▶ [Stored data]:
• • • • •

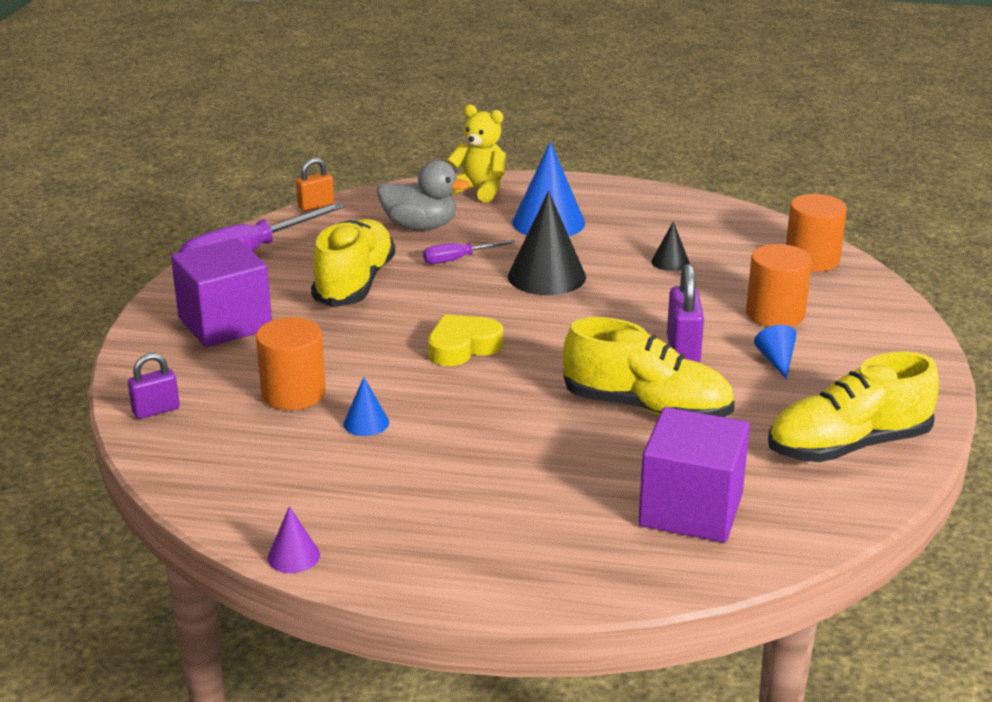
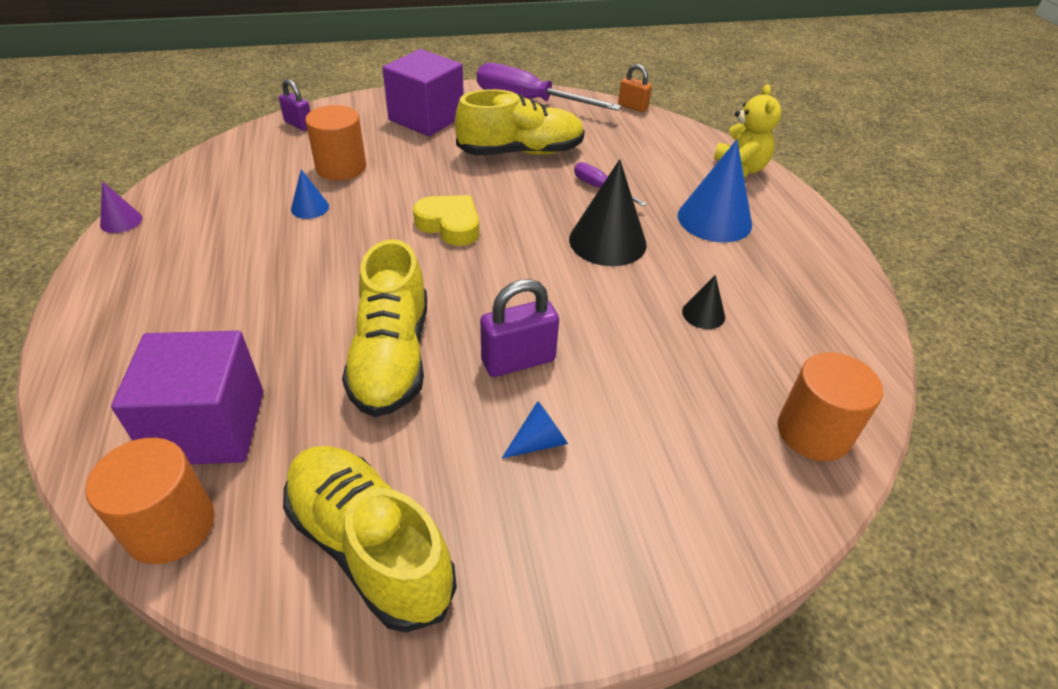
camera: 65 degrees right, 15 degrees up
(420, 227) = (641, 158): grey duck -> none
(775, 314) = (648, 421): orange cylinder -> orange cylinder (170, 526)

• • • • •

▶ [Work request]: From the first line to the last, retype the data above exactly, but not its images.

▶ [Task output]:
camera: 65 degrees right, 15 degrees up
(420, 227) = (641, 158): grey duck -> none
(775, 314) = (648, 421): orange cylinder -> orange cylinder (170, 526)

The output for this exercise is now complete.